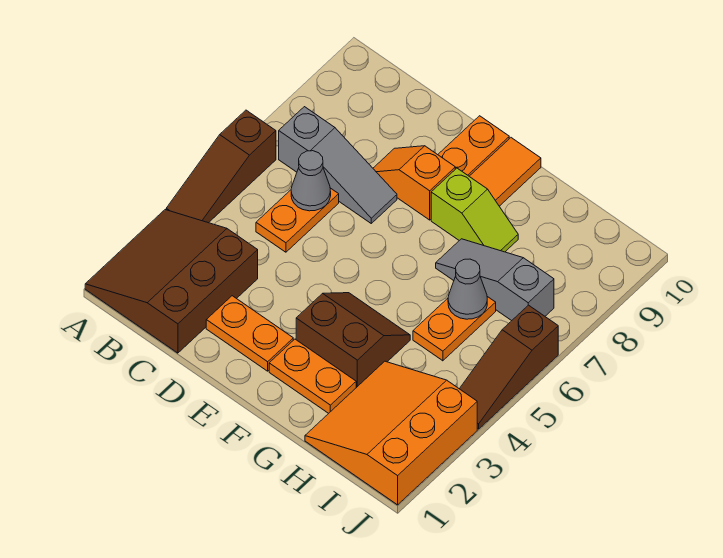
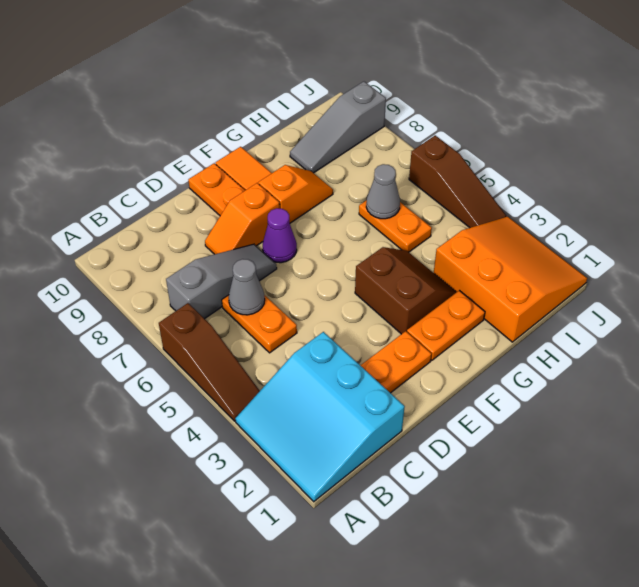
brown slope A1:C3 level 1 top C -> cyan slope A1:C3 level 1 top C
none -> purple cone E7 level 1
brown slope F3:G4 level 1 top 3 -> brown slope F3:G4 level 1 top F
lime slope F8:G8 level 1 top F -> orange slope F8:G8 level 1 top F
grey slope G7:I7 level 1 top I -> grey slope H9:J9 level 1 top J
orange slope H1:J3 level 1 top J -> orange slope H1:J3 level 1 top H

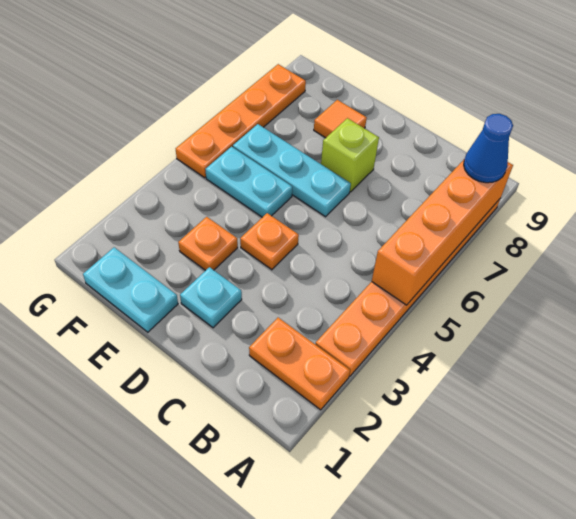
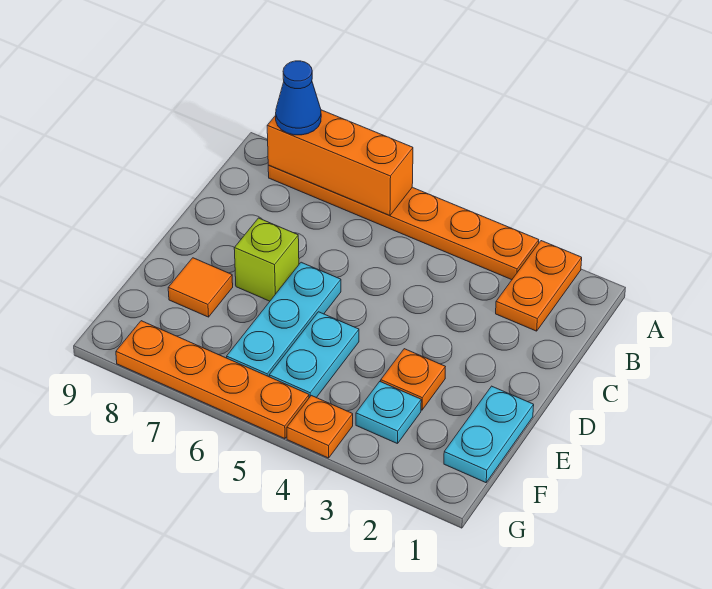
orange brick A5:A8 level 2 -> orange brick A6:A8 level 2
cyan plate D2 level 1 -> cyan plate F3 level 1
orange plate D4 level 1 -> orange plate G4 level 1

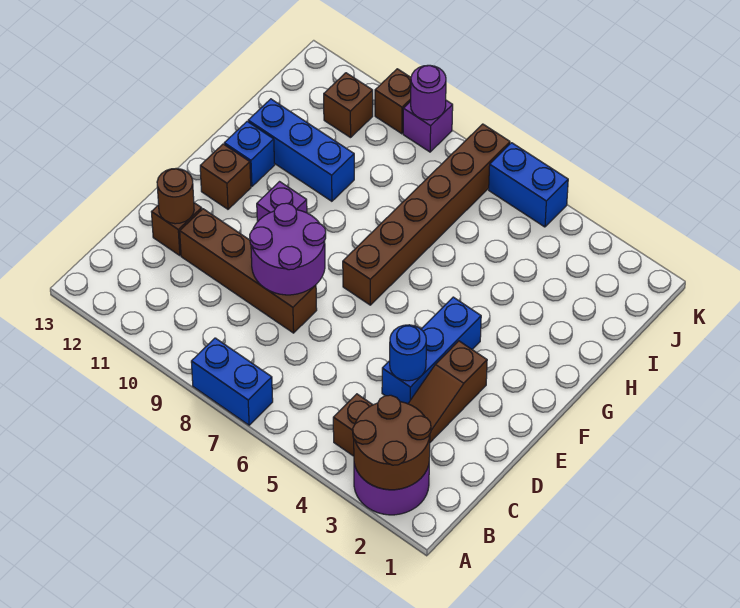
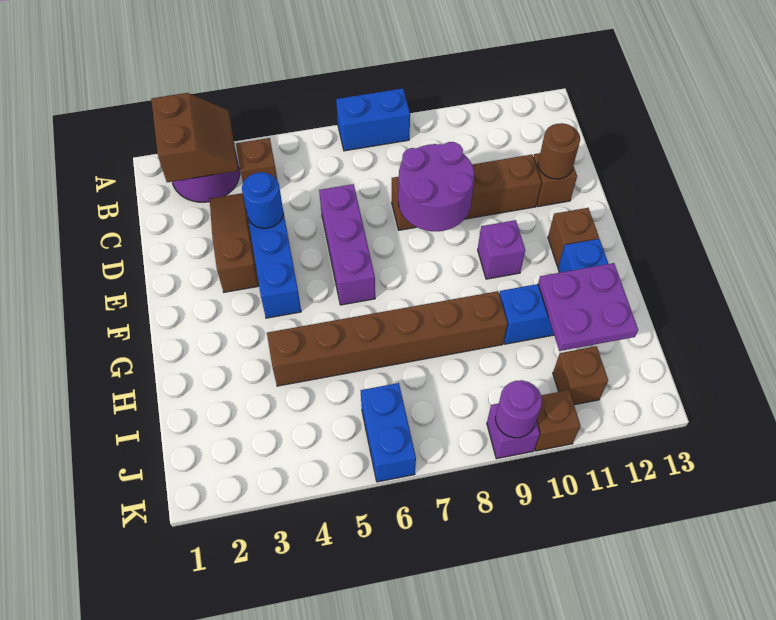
brown round brick A2:B3 level 2 -> brown slope A2:B3 level 2 top 2
none -> purple brick D6:F6 level 1
brown brick F7:K7 level 1 -> brown brick H4:H9 level 1
none -> purple plate H11:I12 level 2
blue brick K5:K6 level 1 -> blue brick J6:K6 level 1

REQUIREMENT -
Repeat only the stretch of lines that opens with the line containing "brown brick F7:K7" and closes with the final line of the entries, both included, exactly as written.

RESPONSE TO THE TASK -
brown brick F7:K7 level 1 -> brown brick H4:H9 level 1
none -> purple plate H11:I12 level 2
blue brick K5:K6 level 1 -> blue brick J6:K6 level 1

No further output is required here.